Stored items from a collection:
###

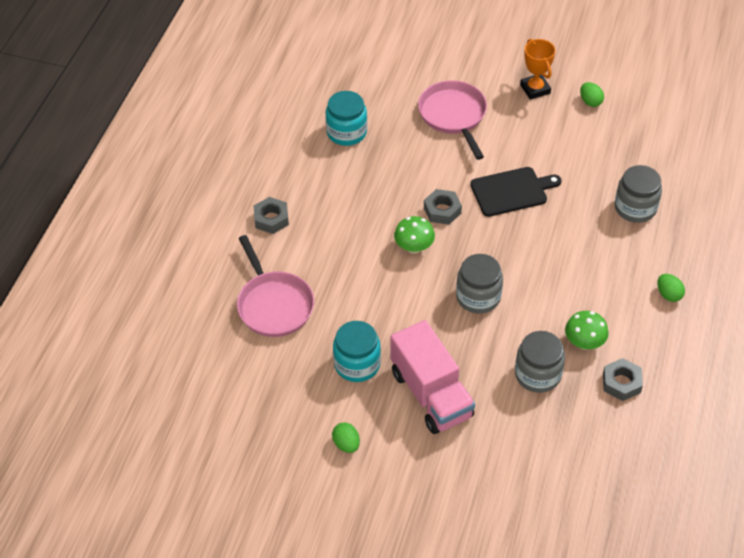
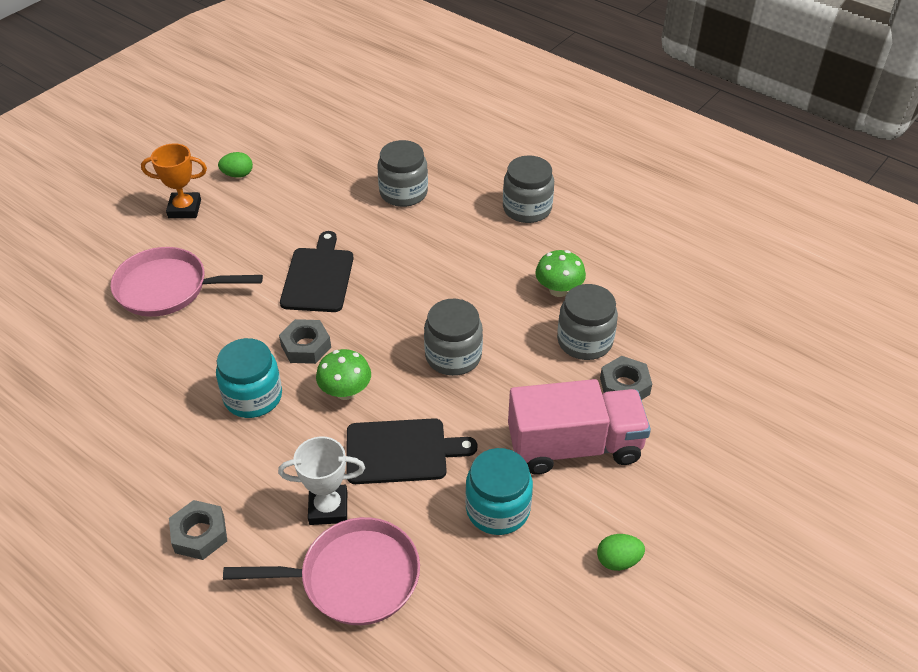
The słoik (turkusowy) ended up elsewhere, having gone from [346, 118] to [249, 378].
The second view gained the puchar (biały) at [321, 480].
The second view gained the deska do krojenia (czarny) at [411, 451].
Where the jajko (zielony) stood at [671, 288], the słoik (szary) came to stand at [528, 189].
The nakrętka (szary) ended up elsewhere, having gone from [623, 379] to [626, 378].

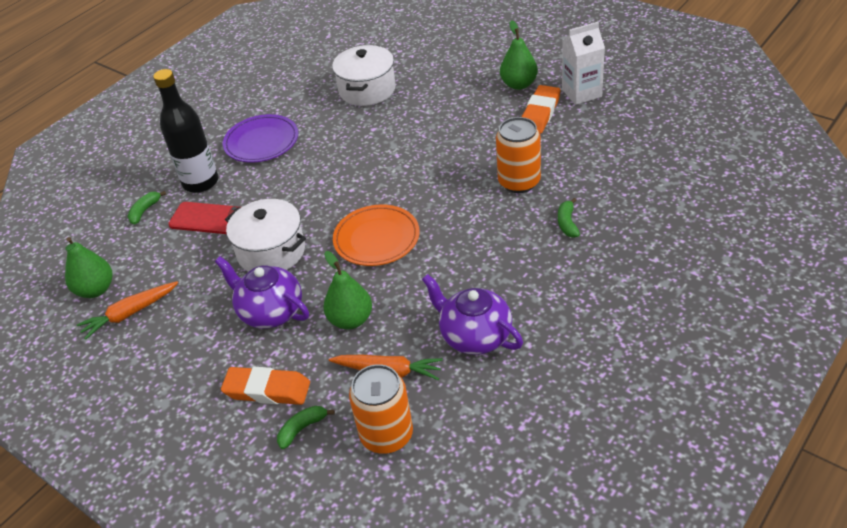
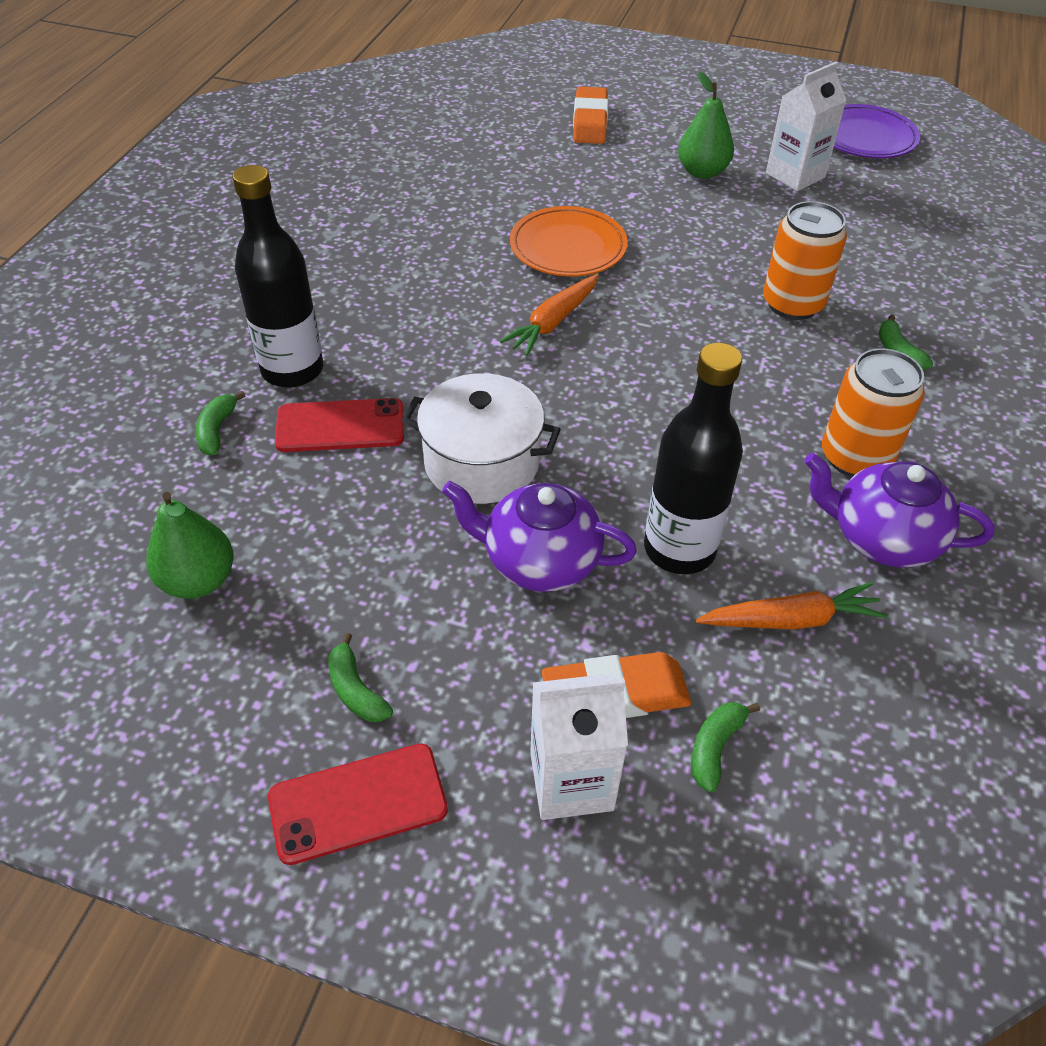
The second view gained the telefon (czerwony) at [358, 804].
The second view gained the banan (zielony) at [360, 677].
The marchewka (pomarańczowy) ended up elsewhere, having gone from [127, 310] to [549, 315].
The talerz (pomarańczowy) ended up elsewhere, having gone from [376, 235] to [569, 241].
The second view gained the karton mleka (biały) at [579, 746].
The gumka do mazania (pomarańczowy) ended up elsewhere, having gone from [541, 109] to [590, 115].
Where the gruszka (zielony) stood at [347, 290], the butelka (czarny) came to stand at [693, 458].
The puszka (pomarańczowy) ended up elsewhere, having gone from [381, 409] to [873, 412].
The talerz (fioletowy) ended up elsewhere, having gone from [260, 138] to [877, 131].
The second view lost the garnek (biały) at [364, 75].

###

Aim of the exercise: For the records above, give every line again exactly and skip the pictures.

Exercise solution:
The słoik (turkusowy) ended up elsewhere, having gone from [346, 118] to [249, 378].
The second view gained the puchar (biały) at [321, 480].
The second view gained the deska do krojenia (czarny) at [411, 451].
Where the jajko (zielony) stood at [671, 288], the słoik (szary) came to stand at [528, 189].
The nakrętka (szary) ended up elsewhere, having gone from [623, 379] to [626, 378].

The second view gained the telefon (czerwony) at [358, 804].
The second view gained the banan (zielony) at [360, 677].
The marchewka (pomarańczowy) ended up elsewhere, having gone from [127, 310] to [549, 315].
The talerz (pomarańczowy) ended up elsewhere, having gone from [376, 235] to [569, 241].
The second view gained the karton mleka (biały) at [579, 746].
The gumka do mazania (pomarańczowy) ended up elsewhere, having gone from [541, 109] to [590, 115].
Where the gruszka (zielony) stood at [347, 290], the butelka (czarny) came to stand at [693, 458].
The puszka (pomarańczowy) ended up elsewhere, having gone from [381, 409] to [873, 412].
The talerz (fioletowy) ended up elsewhere, having gone from [260, 138] to [877, 131].
The second view lost the garnek (biały) at [364, 75].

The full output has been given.